(Revision comparison data)

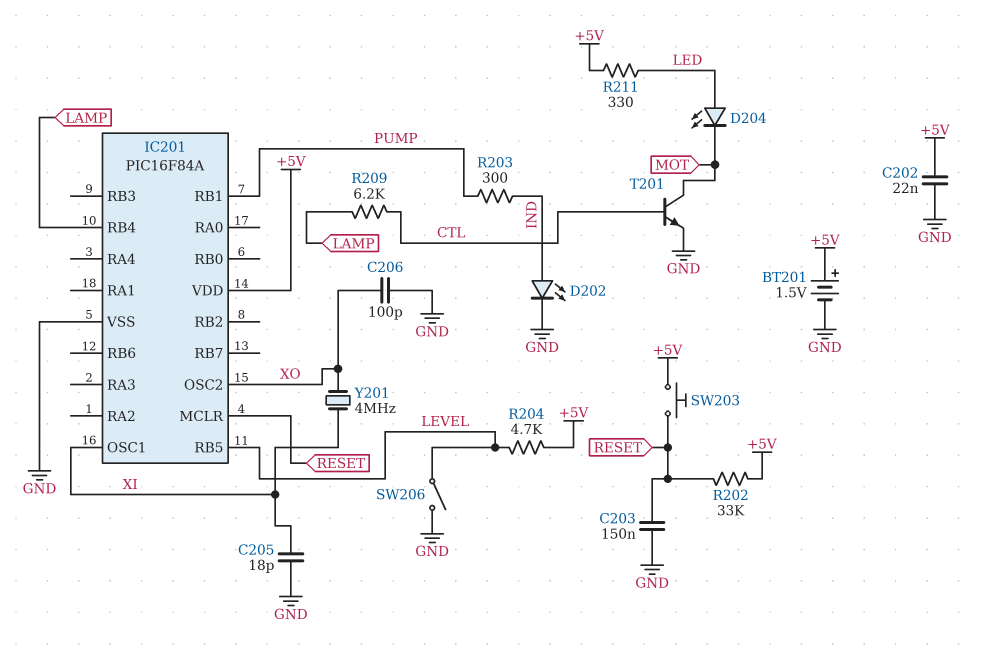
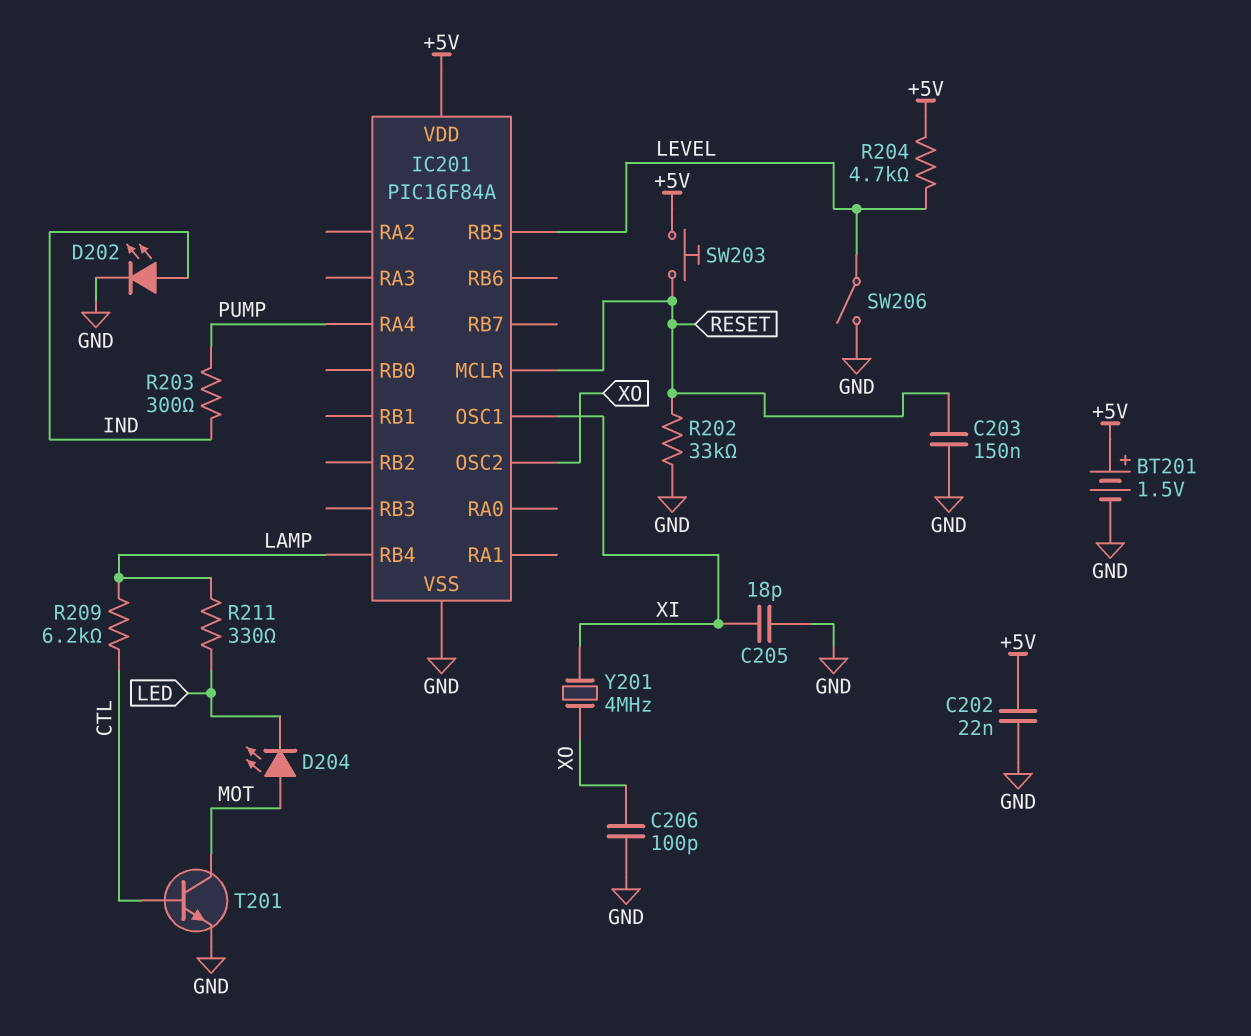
D204: LED (A LED, K MOT) -> LED (A MOT, K LED)
IC201 pin RA4: none -> PUMP
IC201 pin RB1: PUMP -> none
R202: 33k (+5V, RESET) -> 33k (GND, RESET)
R211: 330 (+5V, LED) -> 330 (LAMP, LED)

> [WORK ITEM]:
Copy all lines from the entries that contain the word "none".

> [COMPLETED TASK]:
IC201 pin RA4: none -> PUMP
IC201 pin RB1: PUMP -> none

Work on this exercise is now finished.